**Task statement**
Whatever appears in the records, write it out again exactly.

**Supplied data**
□ □ □ □ □ □ □

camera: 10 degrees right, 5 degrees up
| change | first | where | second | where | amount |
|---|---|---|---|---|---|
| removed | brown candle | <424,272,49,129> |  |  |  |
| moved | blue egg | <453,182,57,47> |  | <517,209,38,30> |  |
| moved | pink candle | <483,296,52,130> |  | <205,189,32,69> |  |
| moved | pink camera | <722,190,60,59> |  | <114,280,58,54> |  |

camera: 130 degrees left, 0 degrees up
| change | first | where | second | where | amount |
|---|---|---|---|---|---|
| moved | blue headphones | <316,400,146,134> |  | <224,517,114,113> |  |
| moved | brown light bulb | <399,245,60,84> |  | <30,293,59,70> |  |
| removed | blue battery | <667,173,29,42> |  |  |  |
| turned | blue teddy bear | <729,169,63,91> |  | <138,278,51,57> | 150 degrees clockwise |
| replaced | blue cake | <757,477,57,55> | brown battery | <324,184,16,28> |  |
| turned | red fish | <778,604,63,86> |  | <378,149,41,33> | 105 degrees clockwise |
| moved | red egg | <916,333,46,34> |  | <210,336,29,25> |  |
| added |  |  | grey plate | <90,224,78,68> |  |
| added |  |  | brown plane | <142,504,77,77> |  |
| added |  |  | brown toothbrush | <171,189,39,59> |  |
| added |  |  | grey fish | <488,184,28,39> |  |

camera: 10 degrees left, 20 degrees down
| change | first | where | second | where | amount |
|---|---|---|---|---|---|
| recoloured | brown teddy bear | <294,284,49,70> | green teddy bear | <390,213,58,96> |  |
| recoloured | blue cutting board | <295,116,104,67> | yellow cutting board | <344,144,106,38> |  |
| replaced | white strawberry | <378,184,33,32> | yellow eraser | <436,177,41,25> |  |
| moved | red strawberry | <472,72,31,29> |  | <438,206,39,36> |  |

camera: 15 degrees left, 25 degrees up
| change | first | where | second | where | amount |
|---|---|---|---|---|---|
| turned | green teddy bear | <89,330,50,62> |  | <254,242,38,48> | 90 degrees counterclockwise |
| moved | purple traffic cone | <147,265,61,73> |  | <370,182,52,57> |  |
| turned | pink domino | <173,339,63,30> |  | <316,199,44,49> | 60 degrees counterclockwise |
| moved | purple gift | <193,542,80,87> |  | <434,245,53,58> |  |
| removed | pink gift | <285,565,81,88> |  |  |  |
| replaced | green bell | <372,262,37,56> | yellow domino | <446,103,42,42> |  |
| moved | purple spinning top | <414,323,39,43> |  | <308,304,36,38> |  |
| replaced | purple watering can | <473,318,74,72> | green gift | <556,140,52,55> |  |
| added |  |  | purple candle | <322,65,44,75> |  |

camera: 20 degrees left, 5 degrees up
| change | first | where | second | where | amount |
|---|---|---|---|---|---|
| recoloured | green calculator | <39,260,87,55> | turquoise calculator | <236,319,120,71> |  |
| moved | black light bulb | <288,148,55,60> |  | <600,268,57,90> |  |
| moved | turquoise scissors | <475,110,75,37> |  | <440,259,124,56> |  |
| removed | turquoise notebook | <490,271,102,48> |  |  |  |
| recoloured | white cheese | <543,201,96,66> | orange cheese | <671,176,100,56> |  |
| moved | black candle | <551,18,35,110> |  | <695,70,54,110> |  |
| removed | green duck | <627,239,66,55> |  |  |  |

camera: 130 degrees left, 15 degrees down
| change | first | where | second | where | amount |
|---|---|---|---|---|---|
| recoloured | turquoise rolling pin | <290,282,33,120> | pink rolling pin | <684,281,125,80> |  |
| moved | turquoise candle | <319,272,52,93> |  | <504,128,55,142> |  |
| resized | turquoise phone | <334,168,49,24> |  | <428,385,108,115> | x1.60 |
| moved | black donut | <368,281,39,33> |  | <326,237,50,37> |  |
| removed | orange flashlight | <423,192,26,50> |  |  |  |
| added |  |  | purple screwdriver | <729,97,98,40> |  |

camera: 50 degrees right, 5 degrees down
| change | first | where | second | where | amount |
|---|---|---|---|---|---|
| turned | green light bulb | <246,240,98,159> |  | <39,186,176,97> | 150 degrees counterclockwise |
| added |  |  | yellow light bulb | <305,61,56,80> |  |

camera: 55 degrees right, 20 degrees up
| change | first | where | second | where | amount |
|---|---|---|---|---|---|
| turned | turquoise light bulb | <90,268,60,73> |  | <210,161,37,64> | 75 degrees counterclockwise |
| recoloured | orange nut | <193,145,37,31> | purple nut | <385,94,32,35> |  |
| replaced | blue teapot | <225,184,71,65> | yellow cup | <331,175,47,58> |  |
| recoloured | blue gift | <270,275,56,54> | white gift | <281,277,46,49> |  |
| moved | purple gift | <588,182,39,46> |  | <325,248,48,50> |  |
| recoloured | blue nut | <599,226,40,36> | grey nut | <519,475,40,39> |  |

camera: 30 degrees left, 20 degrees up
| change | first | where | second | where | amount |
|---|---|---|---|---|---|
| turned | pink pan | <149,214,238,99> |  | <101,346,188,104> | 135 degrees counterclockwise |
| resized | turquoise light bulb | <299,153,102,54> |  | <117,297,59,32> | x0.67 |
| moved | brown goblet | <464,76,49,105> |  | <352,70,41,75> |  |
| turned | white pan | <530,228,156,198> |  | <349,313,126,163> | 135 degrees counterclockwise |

□ □ □ □ □ □ □

**Completed exercise**
camera: 10 degrees right, 5 degrees up
| change | first | where | second | where | amount |
|---|---|---|---|---|---|
| removed | brown candle | <424,272,49,129> |  |  |  |
| moved | blue egg | <453,182,57,47> |  | <517,209,38,30> |  |
| moved | pink candle | <483,296,52,130> |  | <205,189,32,69> |  |
| moved | pink camera | <722,190,60,59> |  | <114,280,58,54> |  |

camera: 130 degrees left, 0 degrees up
| change | first | where | second | where | amount |
|---|---|---|---|---|---|
| moved | blue headphones | <316,400,146,134> |  | <224,517,114,113> |  |
| moved | brown light bulb | <399,245,60,84> |  | <30,293,59,70> |  |
| removed | blue battery | <667,173,29,42> |  |  |  |
| turned | blue teddy bear | <729,169,63,91> |  | <138,278,51,57> | 150 degrees clockwise |
| replaced | blue cake | <757,477,57,55> | brown battery | <324,184,16,28> |  |
| turned | red fish | <778,604,63,86> |  | <378,149,41,33> | 105 degrees clockwise |
| moved | red egg | <916,333,46,34> |  | <210,336,29,25> |  |
| added |  |  | grey plate | <90,224,78,68> |  |
| added |  |  | brown plane | <142,504,77,77> |  |
| added |  |  | brown toothbrush | <171,189,39,59> |  |
| added |  |  | grey fish | <488,184,28,39> |  |

camera: 10 degrees left, 20 degrees down
| change | first | where | second | where | amount |
|---|---|---|---|---|---|
| recoloured | brown teddy bear | <294,284,49,70> | green teddy bear | <390,213,58,96> |  |
| recoloured | blue cutting board | <295,116,104,67> | yellow cutting board | <344,144,106,38> |  |
| replaced | white strawberry | <378,184,33,32> | yellow eraser | <436,177,41,25> |  |
| moved | red strawberry | <472,72,31,29> |  | <438,206,39,36> |  |

camera: 15 degrees left, 25 degrees up
| change | first | where | second | where | amount |
|---|---|---|---|---|---|
| turned | green teddy bear | <89,330,50,62> |  | <254,242,38,48> | 90 degrees counterclockwise |
| moved | purple traffic cone | <147,265,61,73> |  | <370,182,52,57> |  |
| turned | pink domino | <173,339,63,30> |  | <316,199,44,49> | 60 degrees counterclockwise |
| moved | purple gift | <193,542,80,87> |  | <434,245,53,58> |  |
| removed | pink gift | <285,565,81,88> |  |  |  |
| replaced | green bell | <372,262,37,56> | yellow domino | <446,103,42,42> |  |
| moved | purple spinning top | <414,323,39,43> |  | <308,304,36,38> |  |
| replaced | purple watering can | <473,318,74,72> | green gift | <556,140,52,55> |  |
| added |  |  | purple candle | <322,65,44,75> |  |

camera: 20 degrees left, 5 degrees up
| change | first | where | second | where | amount |
|---|---|---|---|---|---|
| recoloured | green calculator | <39,260,87,55> | turquoise calculator | <236,319,120,71> |  |
| moved | black light bulb | <288,148,55,60> |  | <600,268,57,90> |  |
| moved | turquoise scissors | <475,110,75,37> |  | <440,259,124,56> |  |
| removed | turquoise notebook | <490,271,102,48> |  |  |  |
| recoloured | white cheese | <543,201,96,66> | orange cheese | <671,176,100,56> |  |
| moved | black candle | <551,18,35,110> |  | <695,70,54,110> |  |
| removed | green duck | <627,239,66,55> |  |  |  |

camera: 130 degrees left, 15 degrees down
| change | first | where | second | where | amount |
|---|---|---|---|---|---|
| recoloured | turquoise rolling pin | <290,282,33,120> | pink rolling pin | <684,281,125,80> |  |
| moved | turquoise candle | <319,272,52,93> |  | <504,128,55,142> |  |
| resized | turquoise phone | <334,168,49,24> |  | <428,385,108,115> | x1.60 |
| moved | black donut | <368,281,39,33> |  | <326,237,50,37> |  |
| removed | orange flashlight | <423,192,26,50> |  |  |  |
| added |  |  | purple screwdriver | <729,97,98,40> |  |

camera: 50 degrees right, 5 degrees down
| change | first | where | second | where | amount |
|---|---|---|---|---|---|
| turned | green light bulb | <246,240,98,159> |  | <39,186,176,97> | 150 degrees counterclockwise |
| added |  |  | yellow light bulb | <305,61,56,80> |  |

camera: 55 degrees right, 20 degrees up
| change | first | where | second | where | amount |
|---|---|---|---|---|---|
| turned | turquoise light bulb | <90,268,60,73> |  | <210,161,37,64> | 75 degrees counterclockwise |
| recoloured | orange nut | <193,145,37,31> | purple nut | <385,94,32,35> |  |
| replaced | blue teapot | <225,184,71,65> | yellow cup | <331,175,47,58> |  |
| recoloured | blue gift | <270,275,56,54> | white gift | <281,277,46,49> |  |
| moved | purple gift | <588,182,39,46> |  | <325,248,48,50> |  |
| recoloured | blue nut | <599,226,40,36> | grey nut | <519,475,40,39> |  |

camera: 30 degrees left, 20 degrees up
| change | first | where | second | where | amount |
|---|---|---|---|---|---|
| turned | pink pan | <149,214,238,99> |  | <101,346,188,104> | 135 degrees counterclockwise |
| resized | turquoise light bulb | <299,153,102,54> |  | <117,297,59,32> | x0.67 |
| moved | brown goblet | <464,76,49,105> |  | <352,70,41,75> |  |
| turned | white pan | <530,228,156,198> |  | <349,313,126,163> | 135 degrees counterclockwise |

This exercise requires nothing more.